What to work on — Your answer must be an exact copy of the data, without any pictures.

Records shown —

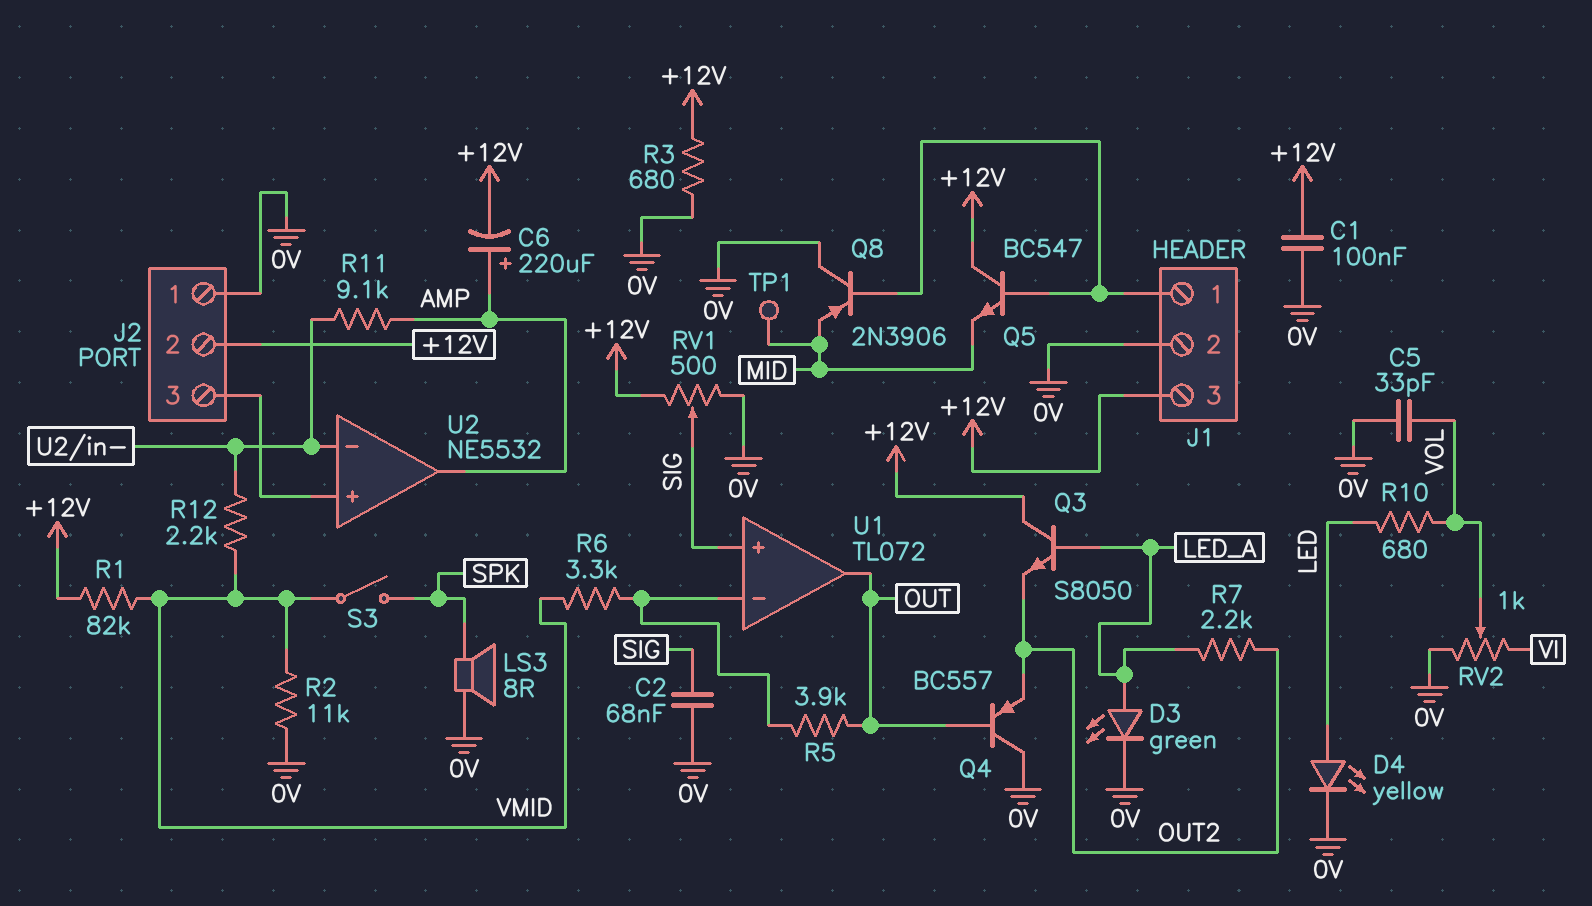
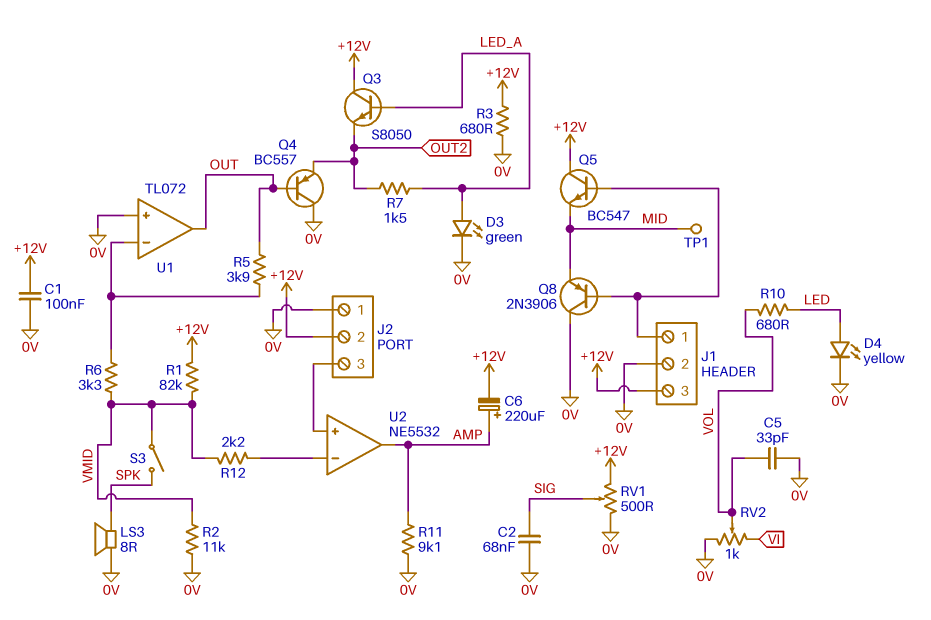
R7: 2.2k (LED_A, OUT2) -> 1.5k (LED_A, OUT2)
R11: 9.1k (AMP, U2/in-) -> 9.1k (0V, AMP)
U1 pin in+: SIG -> 0V

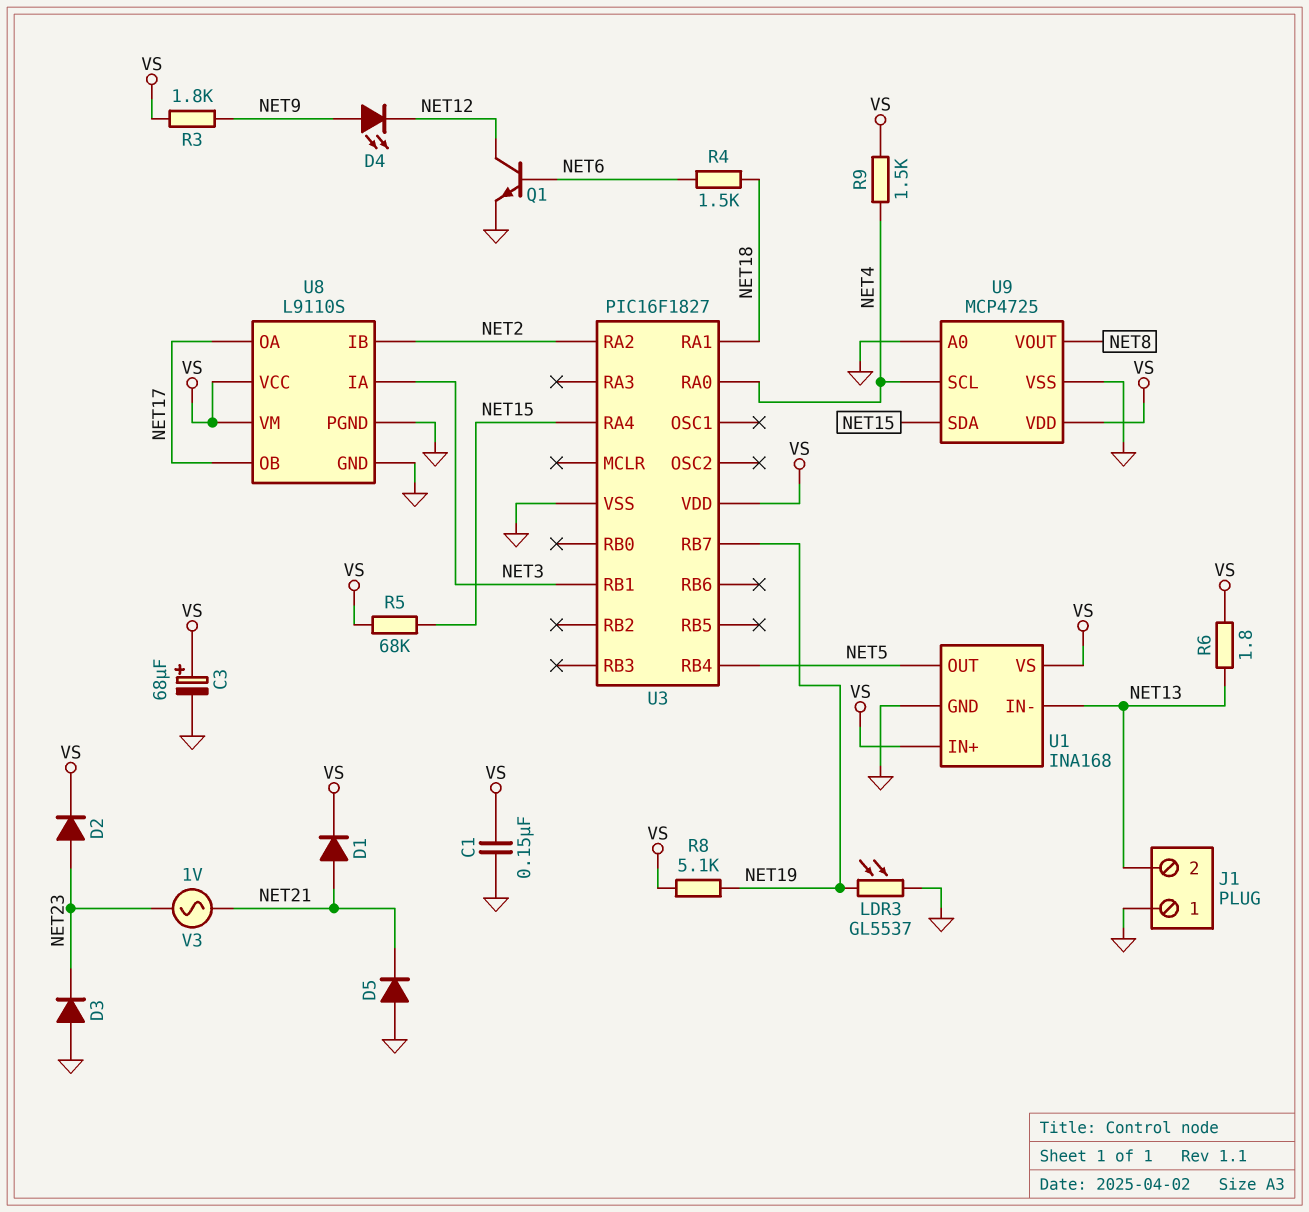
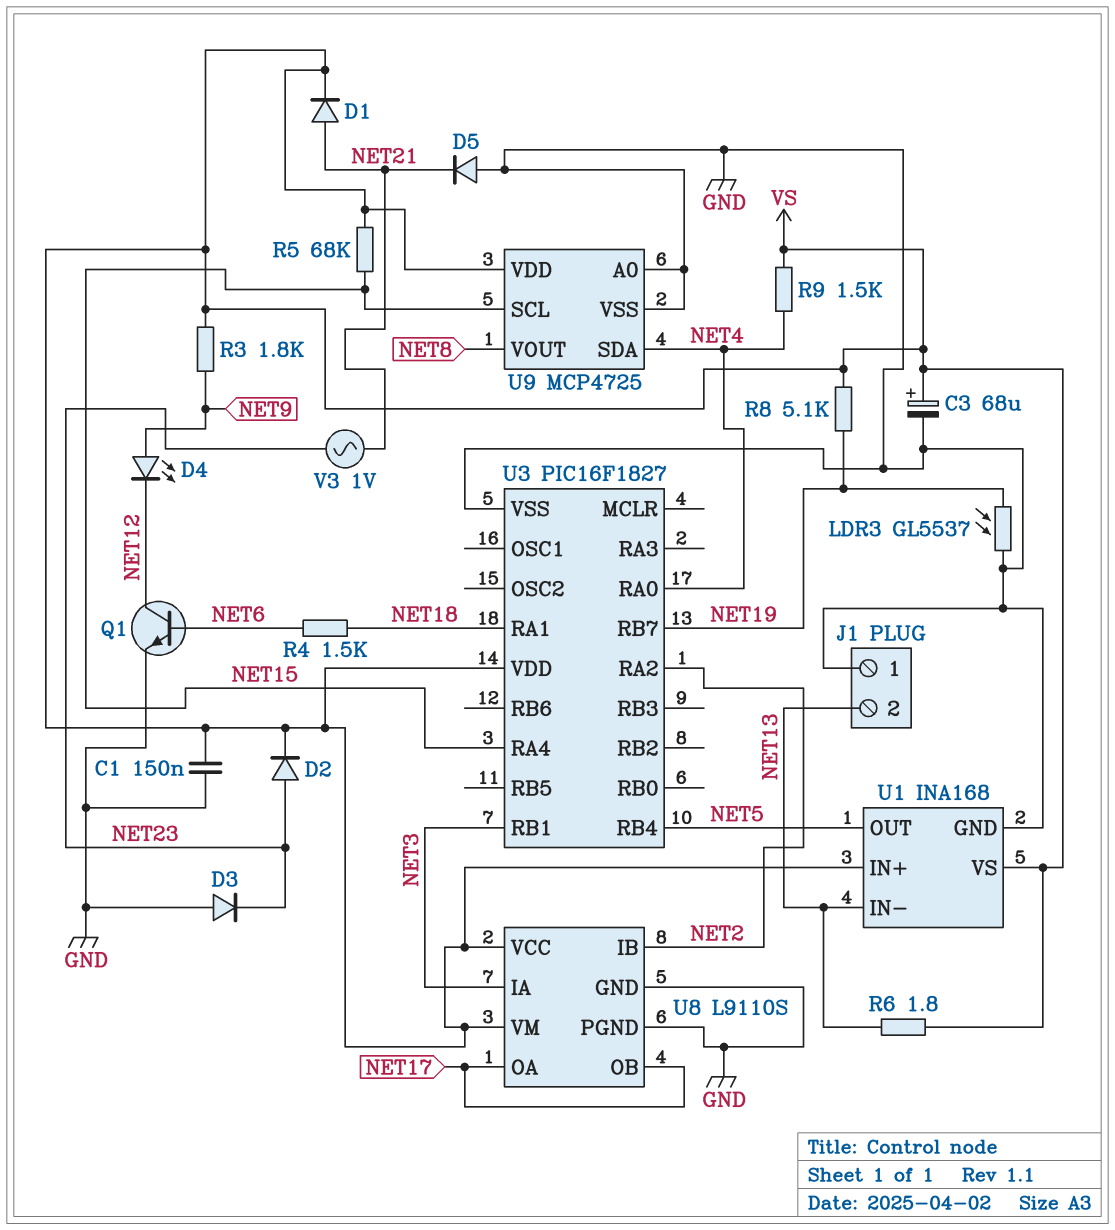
U9 pin SCL: NET4 -> NET15
U9 pin SDA: NET15 -> NET4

Task result —
R7: 2.2k (LED_A, OUT2) -> 1.5k (LED_A, OUT2)
R11: 9.1k (AMP, U2/in-) -> 9.1k (0V, AMP)
U1 pin in+: SIG -> 0V

U9 pin SCL: NET4 -> NET15
U9 pin SDA: NET15 -> NET4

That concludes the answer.